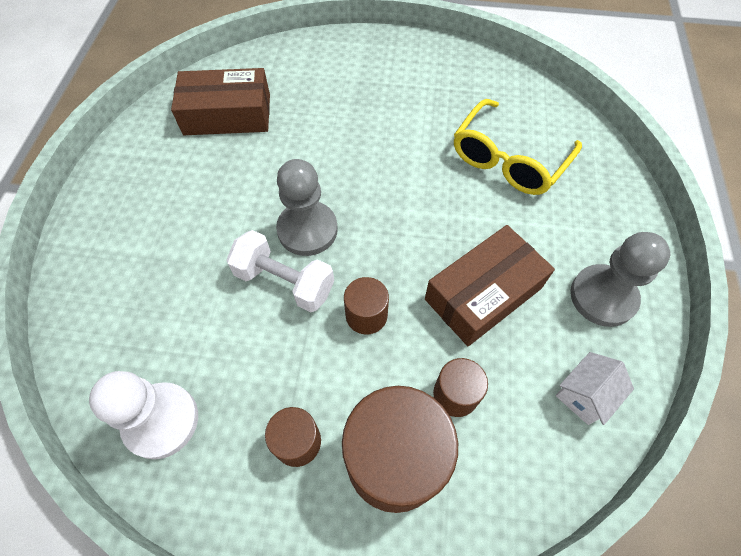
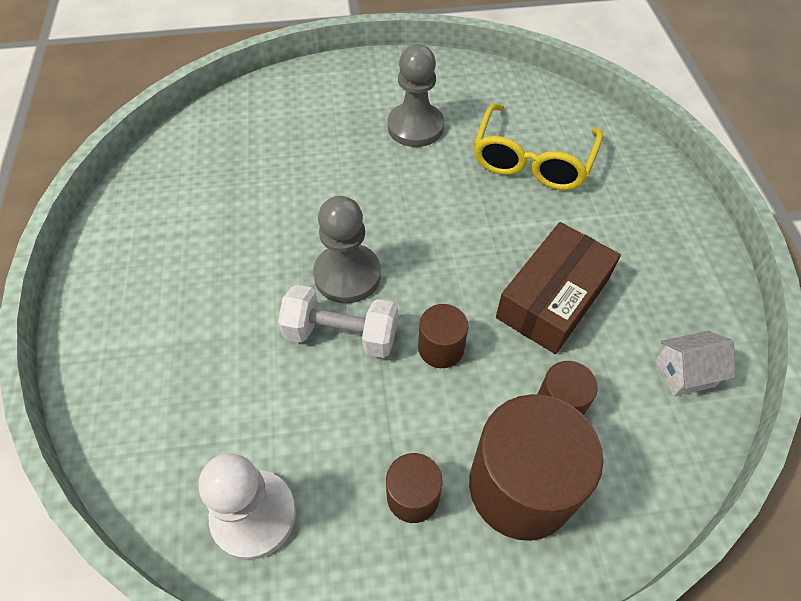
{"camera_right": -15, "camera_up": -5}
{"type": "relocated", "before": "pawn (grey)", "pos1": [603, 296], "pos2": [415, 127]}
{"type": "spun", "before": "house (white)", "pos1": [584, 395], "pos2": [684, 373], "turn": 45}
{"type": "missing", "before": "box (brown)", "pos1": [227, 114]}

▸ DESCRIPTION OF THE TASK
Report all lines above with "before".

▸ REPLY
{"type": "relocated", "before": "pawn (grey)", "pos1": [603, 296], "pos2": [415, 127]}
{"type": "spun", "before": "house (white)", "pos1": [584, 395], "pos2": [684, 373], "turn": 45}
{"type": "missing", "before": "box (brown)", "pos1": [227, 114]}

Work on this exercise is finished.